-- INFORMATION PROVIDED follows --

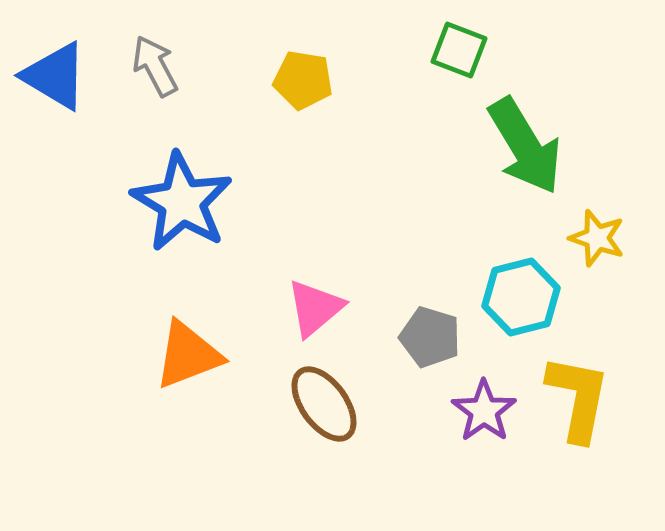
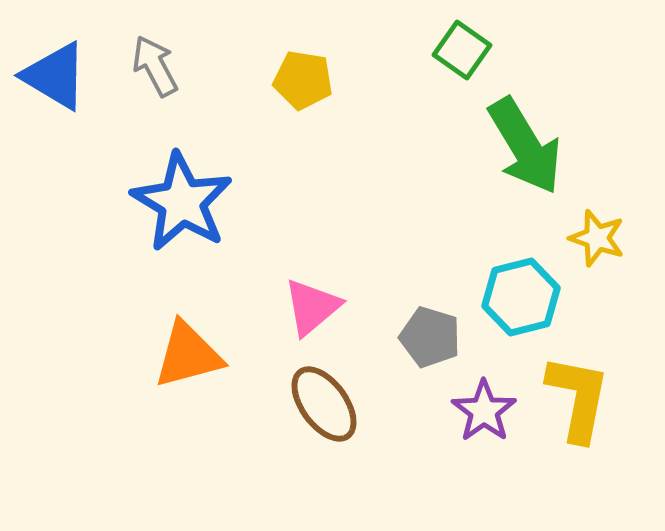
green square: moved 3 px right; rotated 14 degrees clockwise
pink triangle: moved 3 px left, 1 px up
orange triangle: rotated 6 degrees clockwise
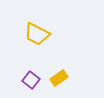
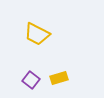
yellow rectangle: rotated 18 degrees clockwise
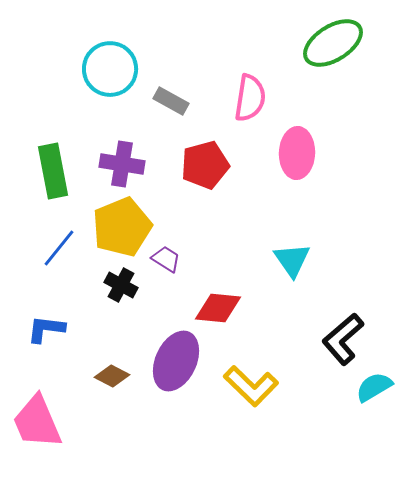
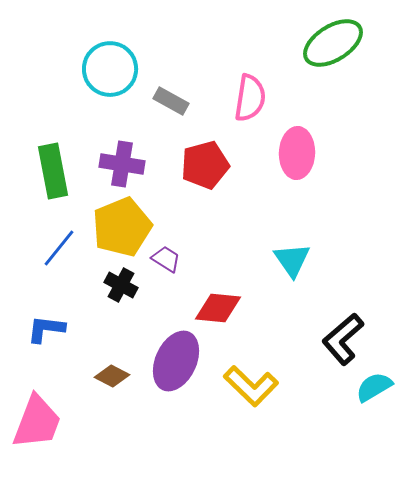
pink trapezoid: rotated 136 degrees counterclockwise
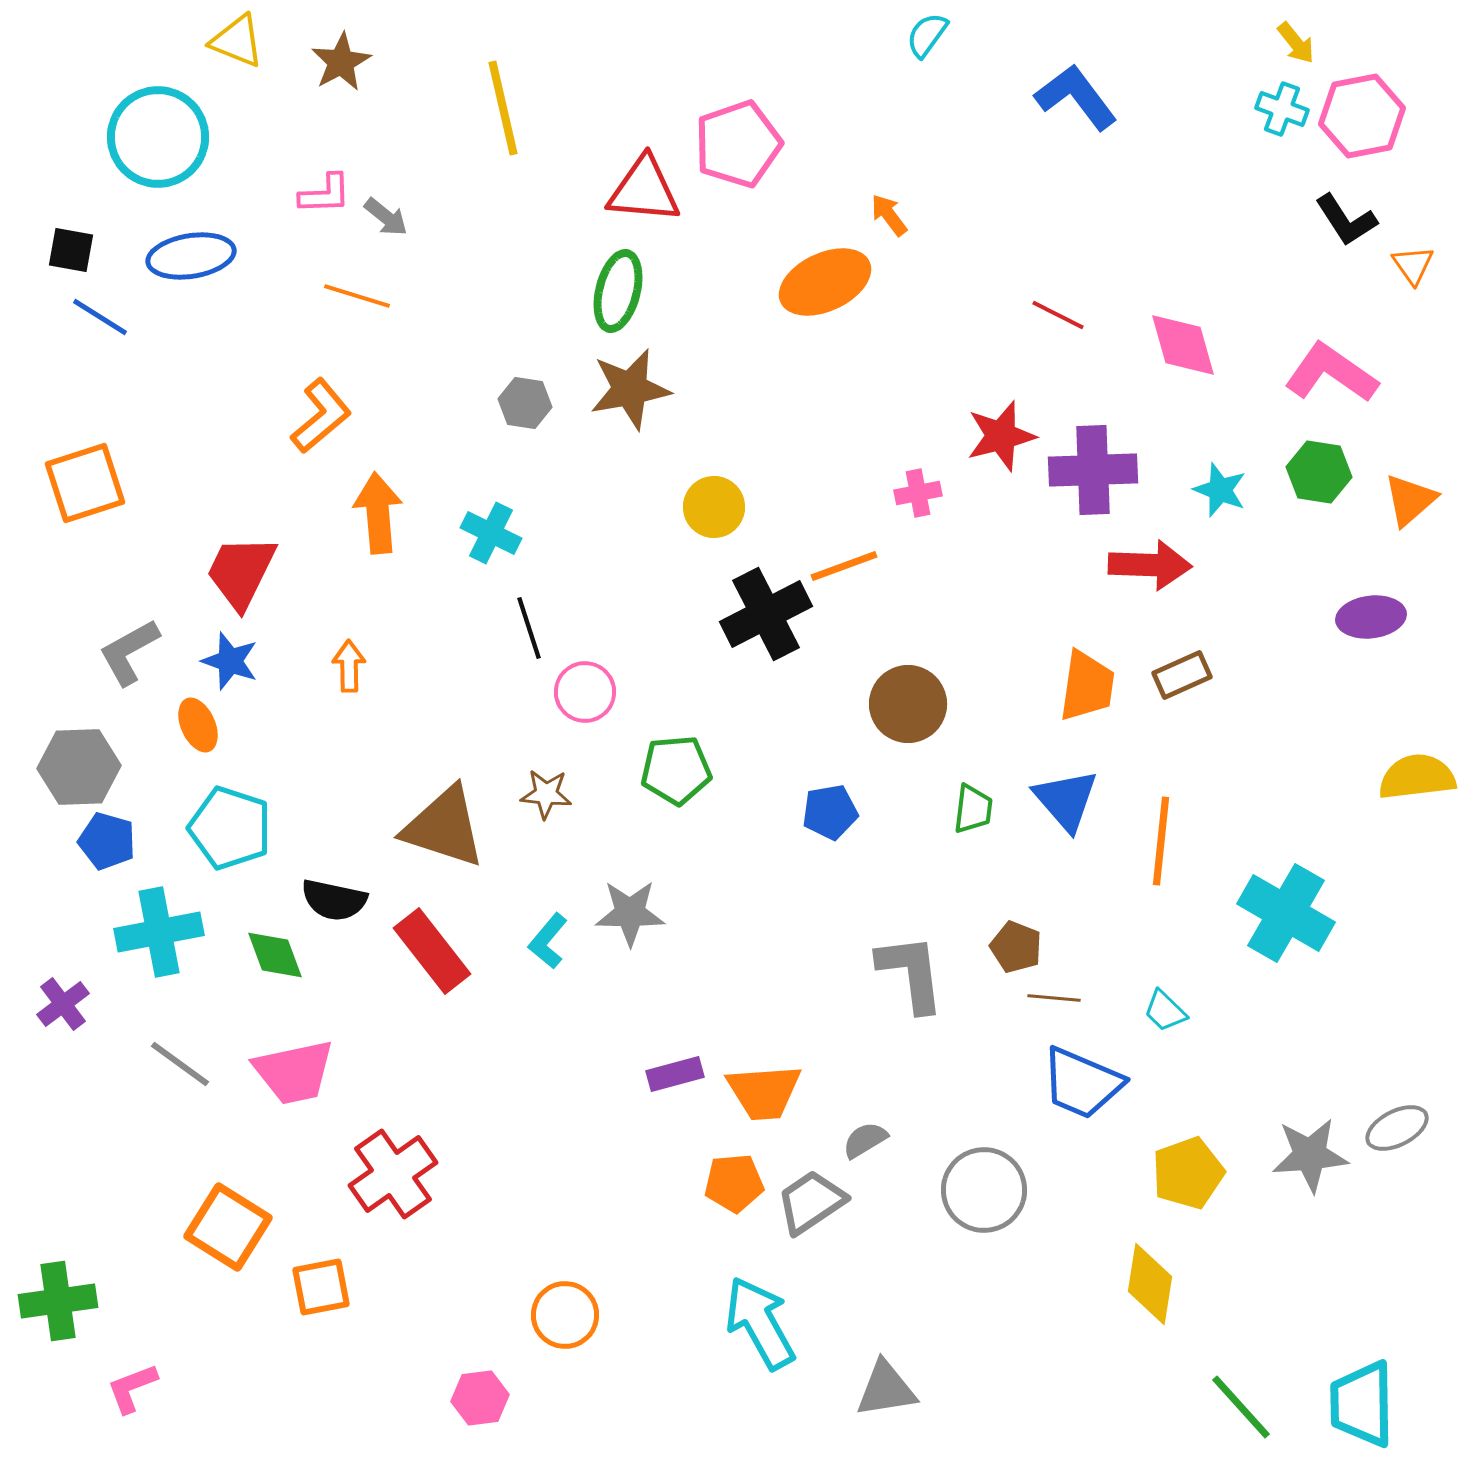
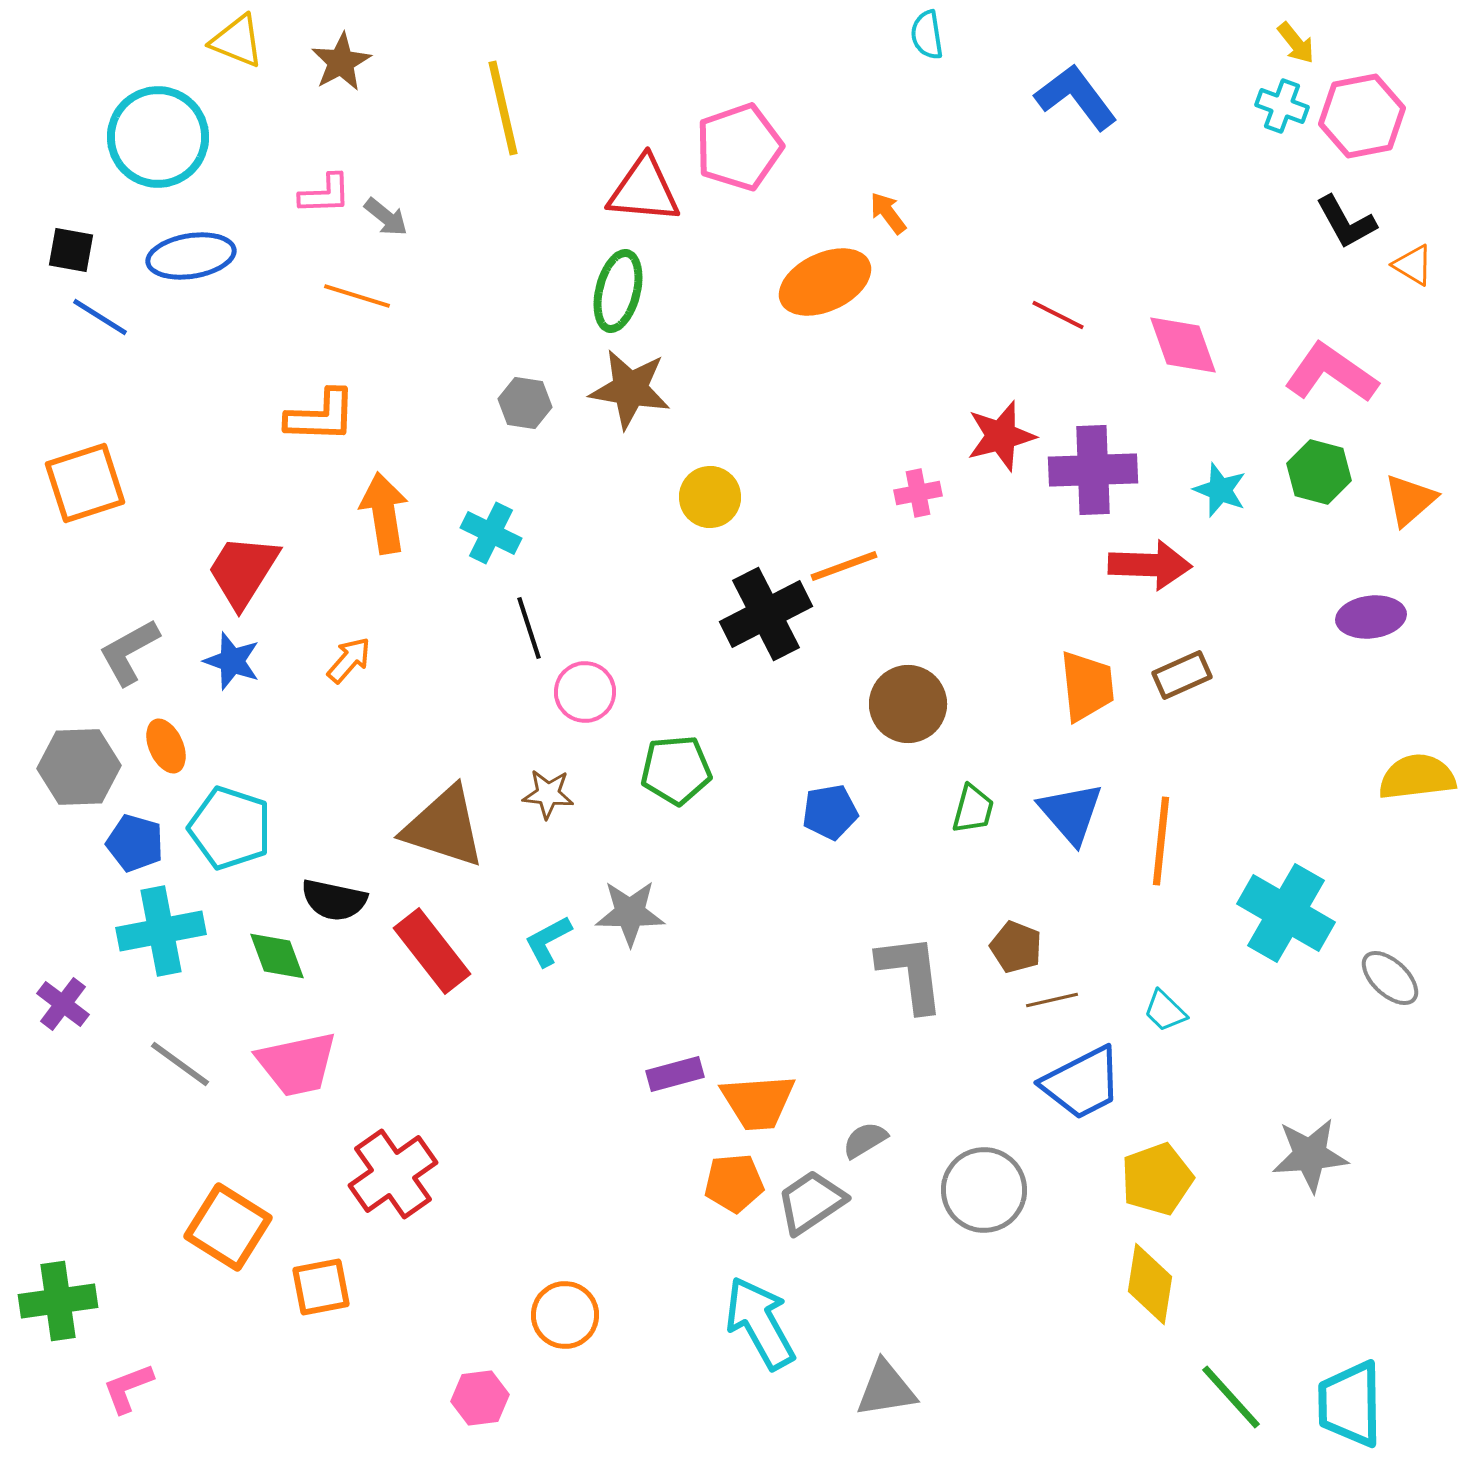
cyan semicircle at (927, 35): rotated 45 degrees counterclockwise
cyan cross at (1282, 109): moved 3 px up
pink pentagon at (738, 144): moved 1 px right, 3 px down
orange arrow at (889, 215): moved 1 px left, 2 px up
black L-shape at (1346, 220): moved 2 px down; rotated 4 degrees clockwise
orange triangle at (1413, 265): rotated 24 degrees counterclockwise
pink diamond at (1183, 345): rotated 4 degrees counterclockwise
brown star at (630, 389): rotated 20 degrees clockwise
orange L-shape at (321, 416): rotated 42 degrees clockwise
green hexagon at (1319, 472): rotated 6 degrees clockwise
yellow circle at (714, 507): moved 4 px left, 10 px up
orange arrow at (378, 513): moved 6 px right; rotated 4 degrees counterclockwise
red trapezoid at (241, 572): moved 2 px right, 1 px up; rotated 6 degrees clockwise
blue star at (230, 661): moved 2 px right
orange arrow at (349, 666): moved 6 px up; rotated 42 degrees clockwise
orange trapezoid at (1087, 686): rotated 14 degrees counterclockwise
orange ellipse at (198, 725): moved 32 px left, 21 px down
brown star at (546, 794): moved 2 px right
blue triangle at (1066, 800): moved 5 px right, 13 px down
green trapezoid at (973, 809): rotated 8 degrees clockwise
blue pentagon at (107, 841): moved 28 px right, 2 px down
cyan cross at (159, 932): moved 2 px right, 1 px up
cyan L-shape at (548, 941): rotated 22 degrees clockwise
green diamond at (275, 955): moved 2 px right, 1 px down
brown line at (1054, 998): moved 2 px left, 2 px down; rotated 18 degrees counterclockwise
purple cross at (63, 1004): rotated 16 degrees counterclockwise
pink trapezoid at (294, 1072): moved 3 px right, 8 px up
blue trapezoid at (1082, 1083): rotated 50 degrees counterclockwise
orange trapezoid at (764, 1092): moved 6 px left, 10 px down
gray ellipse at (1397, 1128): moved 7 px left, 150 px up; rotated 70 degrees clockwise
yellow pentagon at (1188, 1173): moved 31 px left, 6 px down
pink L-shape at (132, 1388): moved 4 px left
cyan trapezoid at (1362, 1404): moved 12 px left
green line at (1241, 1407): moved 10 px left, 10 px up
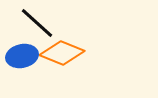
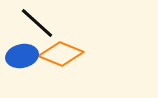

-- INFORMATION PROVIDED concluded --

→ **WHAT THE EXERCISE ASKS**:
Go through the material and copy each line that contains "trapezoid".

→ **REPLY**:
pink trapezoid: rotated 136 degrees counterclockwise
red trapezoid at (241, 572): moved 2 px right, 1 px up; rotated 6 degrees clockwise
orange trapezoid at (1087, 686): rotated 14 degrees counterclockwise
green trapezoid at (973, 809): rotated 8 degrees clockwise
pink trapezoid at (294, 1072): moved 3 px right, 8 px up
blue trapezoid at (1082, 1083): rotated 50 degrees counterclockwise
orange trapezoid at (764, 1092): moved 6 px left, 10 px down
cyan trapezoid at (1362, 1404): moved 12 px left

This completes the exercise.